§ Task prompt:
All pictures are to be excluded when the data below is output verbatim.

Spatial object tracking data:

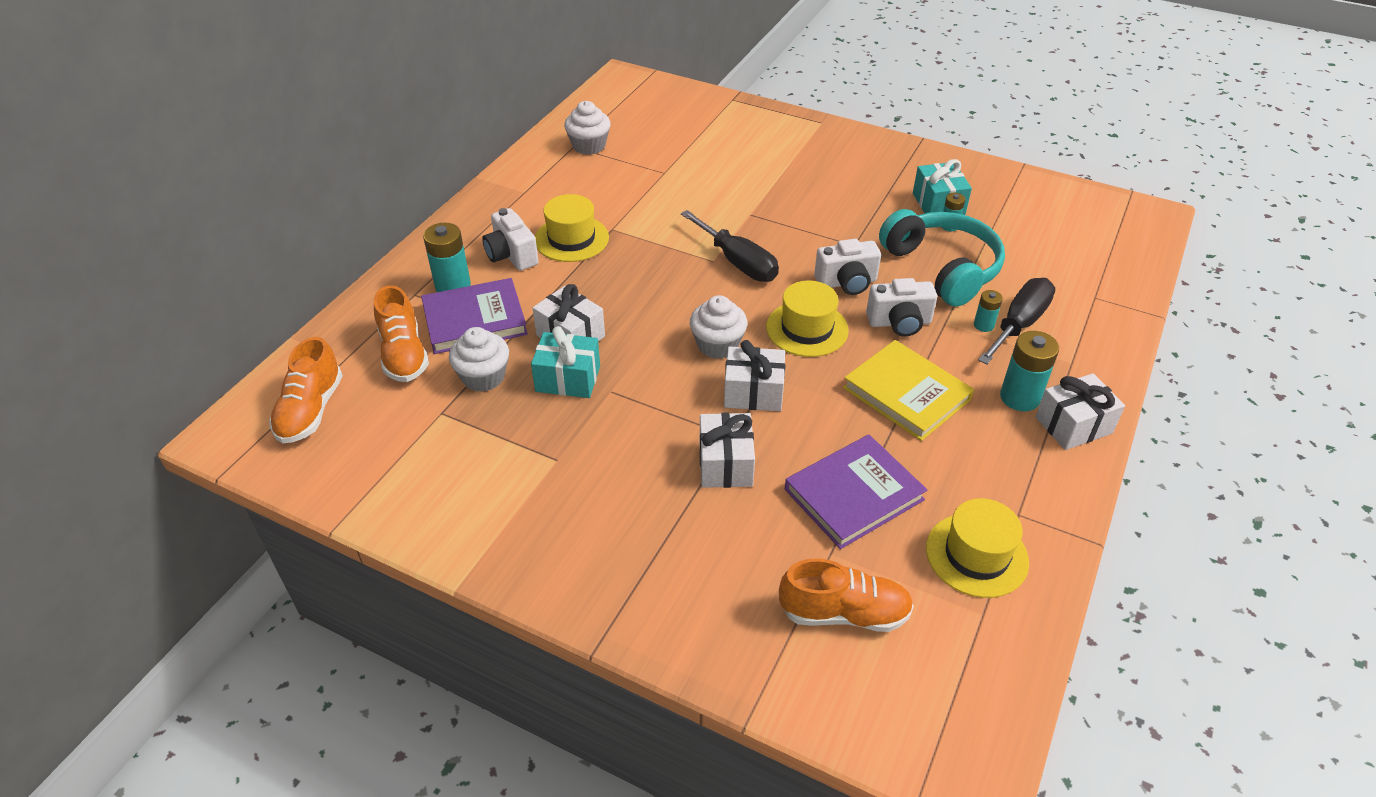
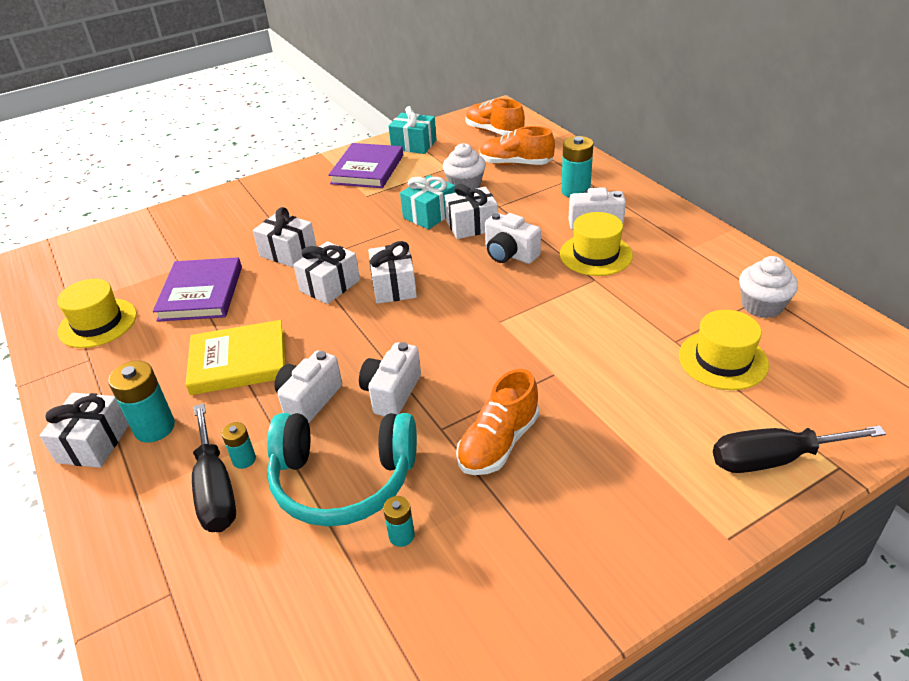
camera: 125 degrees right, 5 degrees down
(475, 320) = (527, 193): purple book -> purple book (367, 169)
(607, 290) = (509, 254): none -> white camera
(717, 345) = (394, 286): white cupcake -> white gift
(738, 262) = (484, 335): black screwdriver -> black screwdriver (774, 459)
(807, 329) = (362, 340): yellow hat -> yellow hat (723, 360)
(844, 613) = (146, 256): orange shoe -> orange shoe (498, 443)
(938, 204) = (449, 553): turquoise gift -> turquoise gift (414, 145)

§ Answer to the exercise:
camera: 125 degrees right, 5 degrees down
(475, 320) = (527, 193): purple book -> purple book (367, 169)
(607, 290) = (509, 254): none -> white camera
(717, 345) = (394, 286): white cupcake -> white gift
(738, 262) = (484, 335): black screwdriver -> black screwdriver (774, 459)
(807, 329) = (362, 340): yellow hat -> yellow hat (723, 360)
(844, 613) = (146, 256): orange shoe -> orange shoe (498, 443)
(938, 204) = (449, 553): turquoise gift -> turquoise gift (414, 145)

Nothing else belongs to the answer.